Print exactly the lines below between the line holding "LCD pin GND: 3V3 -> GND" and the line holding "RADIO3 pin MISO: B14 -> A0", inclusive, and nothing more.

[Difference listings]
● ● ● ●
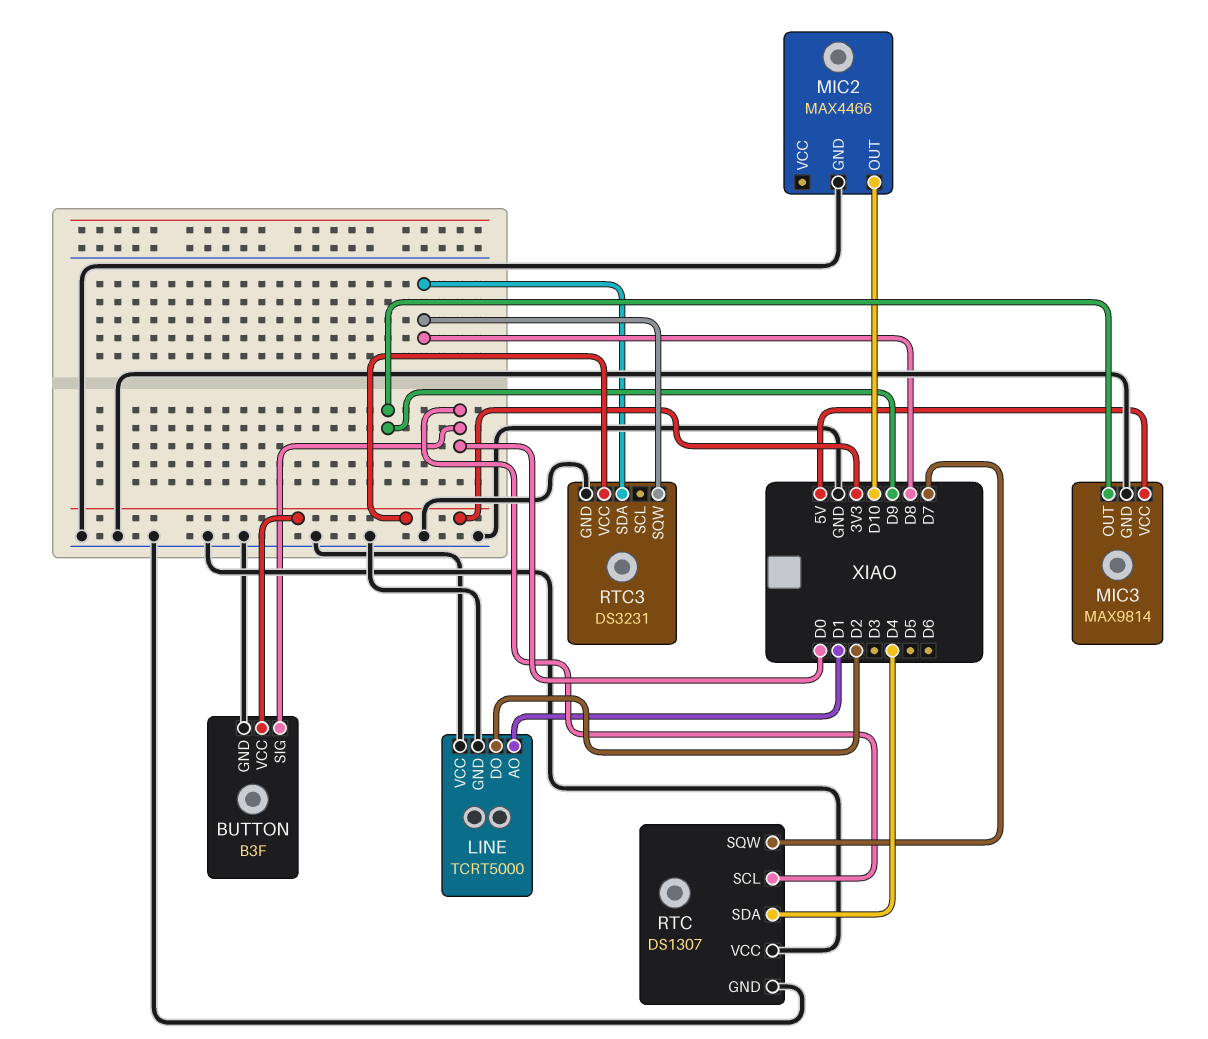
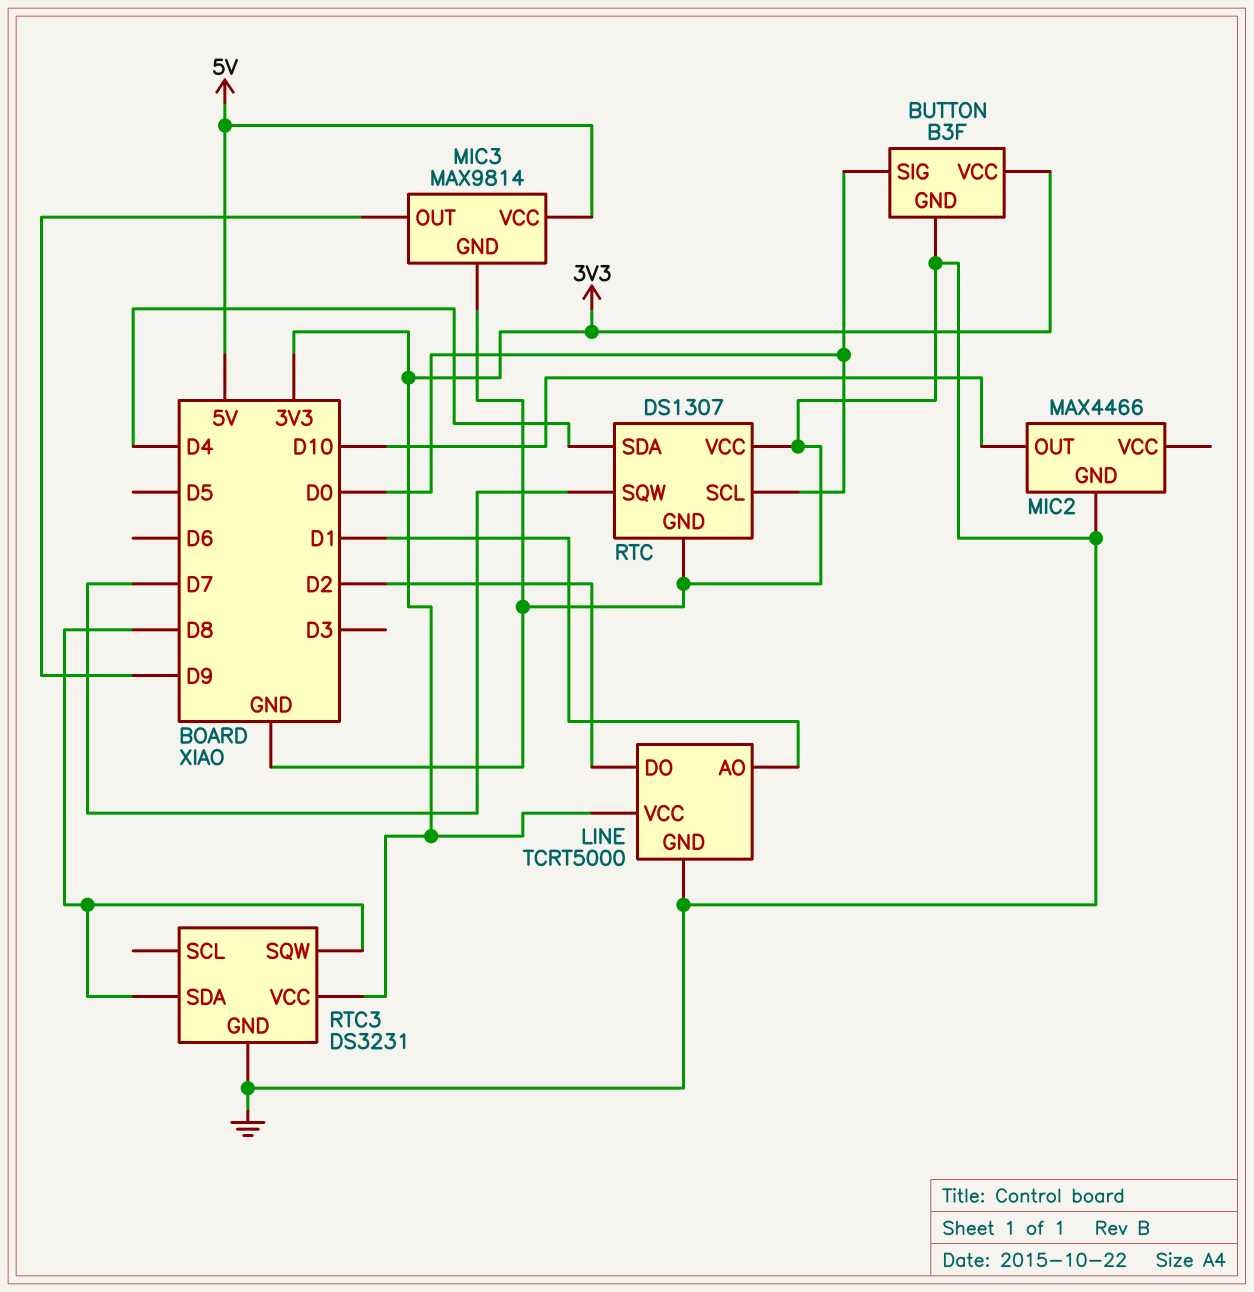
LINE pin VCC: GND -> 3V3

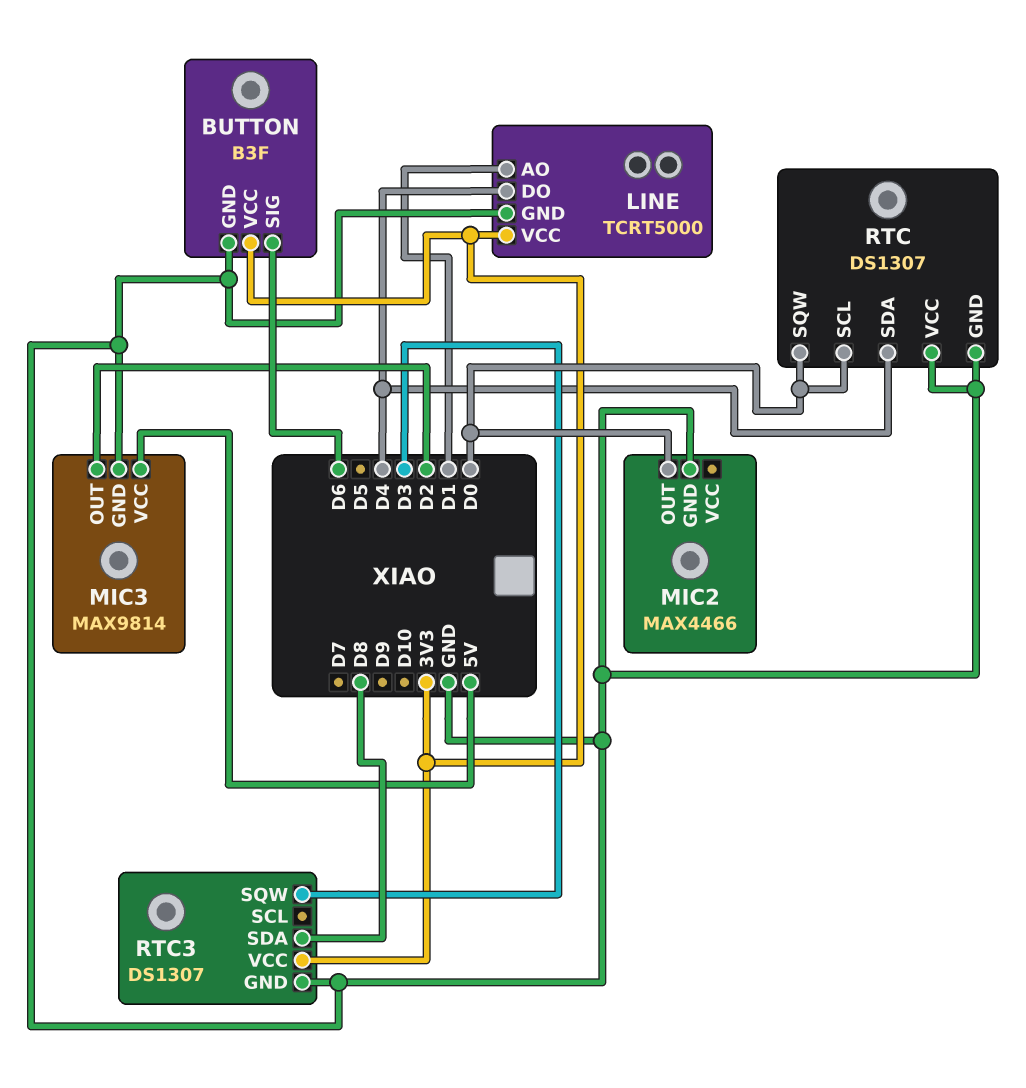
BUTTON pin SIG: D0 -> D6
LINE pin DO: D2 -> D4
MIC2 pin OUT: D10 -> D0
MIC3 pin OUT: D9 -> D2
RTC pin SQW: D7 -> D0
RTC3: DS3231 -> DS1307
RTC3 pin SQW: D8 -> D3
● ● ● ●
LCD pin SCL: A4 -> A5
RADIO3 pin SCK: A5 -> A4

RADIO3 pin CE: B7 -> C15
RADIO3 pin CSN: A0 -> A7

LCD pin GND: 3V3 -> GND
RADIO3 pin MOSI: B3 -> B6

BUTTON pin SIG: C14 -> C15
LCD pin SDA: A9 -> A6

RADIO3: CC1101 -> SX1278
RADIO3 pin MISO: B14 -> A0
● ● ● ●
**Your solution:**
LCD pin GND: 3V3 -> GND
RADIO3 pin MOSI: B3 -> B6

BUTTON pin SIG: C14 -> C15
LCD pin SDA: A9 -> A6

RADIO3: CC1101 -> SX1278
RADIO3 pin MISO: B14 -> A0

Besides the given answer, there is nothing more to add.